Records excerpted from a collection:
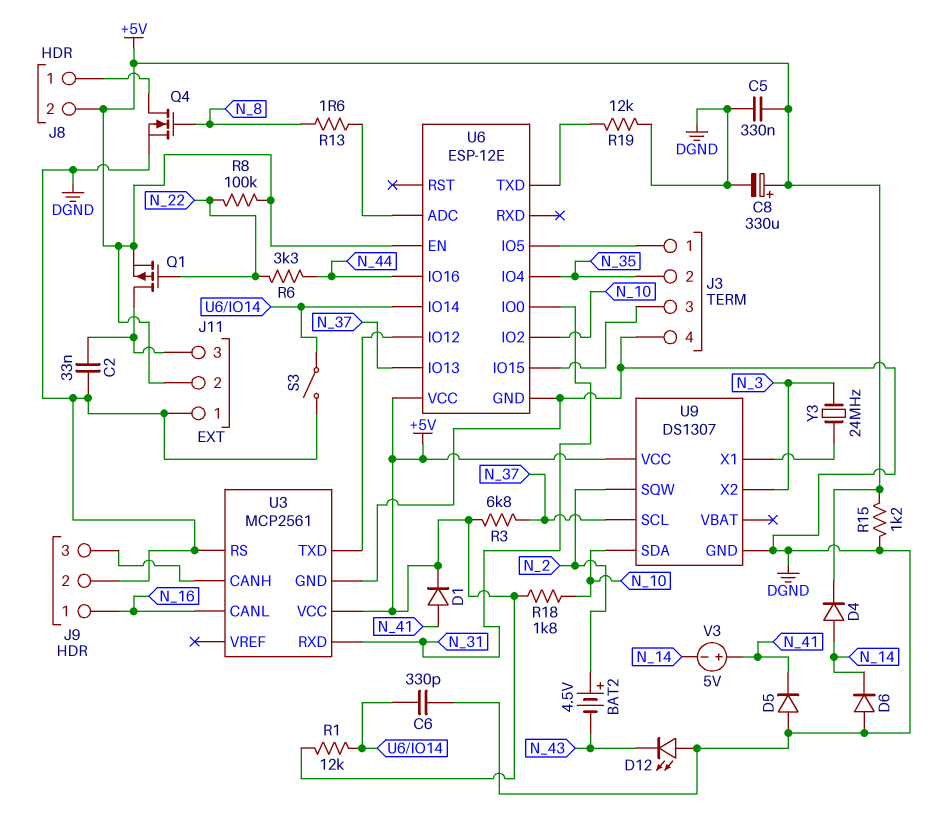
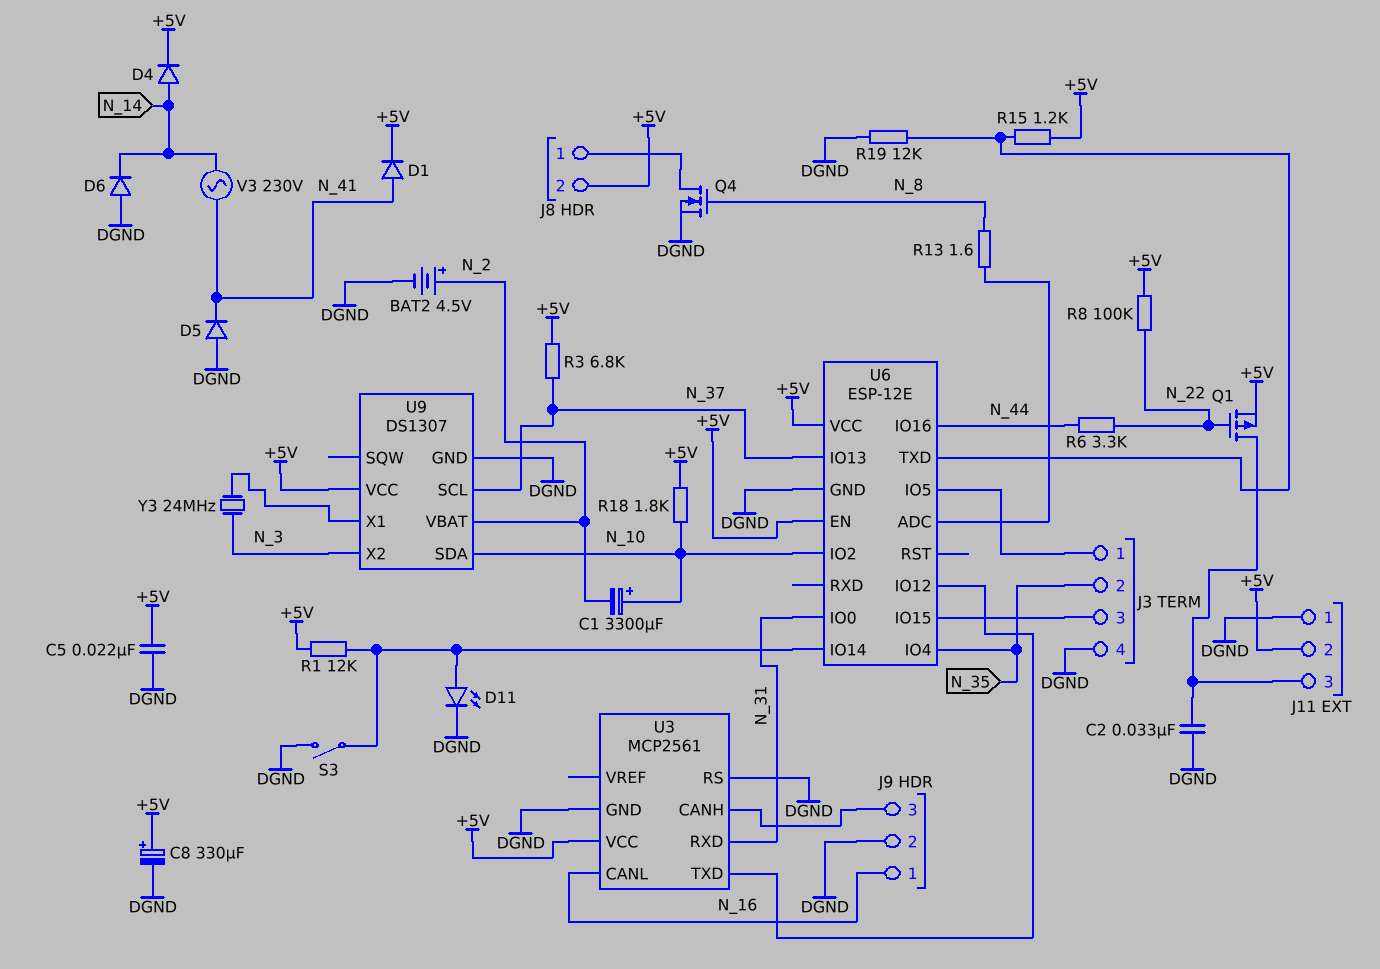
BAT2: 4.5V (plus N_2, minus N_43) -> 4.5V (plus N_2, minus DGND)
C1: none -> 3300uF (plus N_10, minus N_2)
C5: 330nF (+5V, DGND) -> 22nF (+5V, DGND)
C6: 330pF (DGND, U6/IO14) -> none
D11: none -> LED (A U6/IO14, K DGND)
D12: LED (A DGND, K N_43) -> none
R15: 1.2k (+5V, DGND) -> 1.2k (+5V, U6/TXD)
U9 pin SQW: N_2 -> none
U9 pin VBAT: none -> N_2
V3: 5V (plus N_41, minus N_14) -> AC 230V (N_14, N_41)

* _Task brief_
This exercise asks for the data above to be given again exactly, without pictures.

* _Exercise solution_
BAT2: 4.5V (plus N_2, minus N_43) -> 4.5V (plus N_2, minus DGND)
C1: none -> 3300uF (plus N_10, minus N_2)
C5: 330nF (+5V, DGND) -> 22nF (+5V, DGND)
C6: 330pF (DGND, U6/IO14) -> none
D11: none -> LED (A U6/IO14, K DGND)
D12: LED (A DGND, K N_43) -> none
R15: 1.2k (+5V, DGND) -> 1.2k (+5V, U6/TXD)
U9 pin SQW: N_2 -> none
U9 pin VBAT: none -> N_2
V3: 5V (plus N_41, minus N_14) -> AC 230V (N_14, N_41)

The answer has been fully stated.